● What to work on:
An exact transcription of all the records below is required, without any images.

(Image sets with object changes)

# # # # #

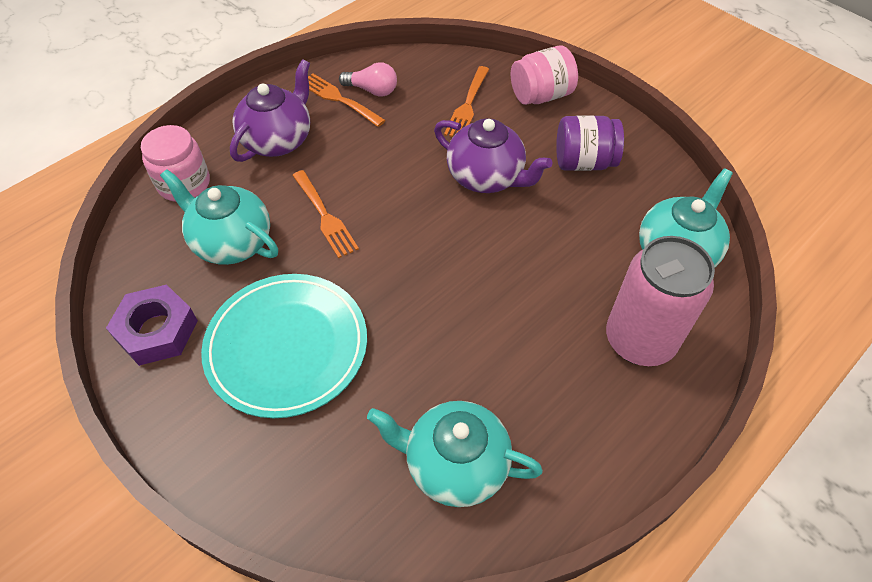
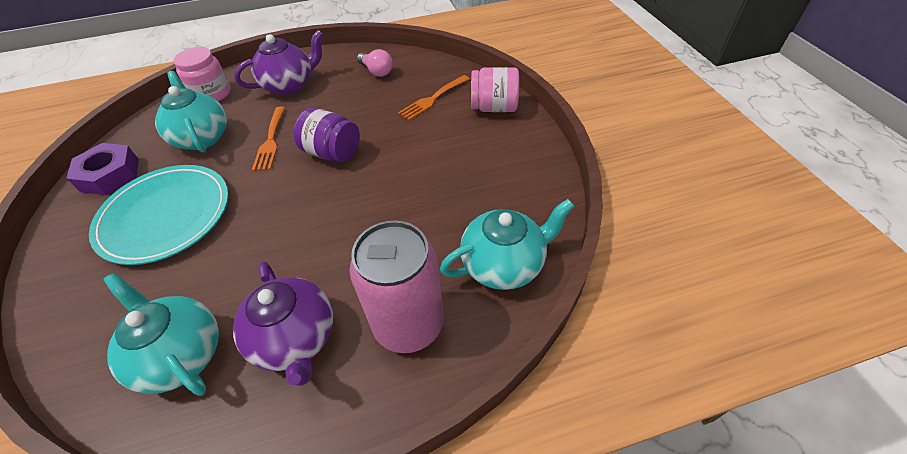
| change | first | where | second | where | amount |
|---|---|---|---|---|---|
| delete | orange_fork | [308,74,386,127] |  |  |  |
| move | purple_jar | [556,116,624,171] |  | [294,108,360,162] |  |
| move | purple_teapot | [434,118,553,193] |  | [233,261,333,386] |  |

# # # # #

● Reply to the exercise:
| change | first | where | second | where | amount |
|---|---|---|---|---|---|
| delete | orange_fork | [308,74,386,127] |  |  |  |
| move | purple_jar | [556,116,624,171] |  | [294,108,360,162] |  |
| move | purple_teapot | [434,118,553,193] |  | [233,261,333,386] |  |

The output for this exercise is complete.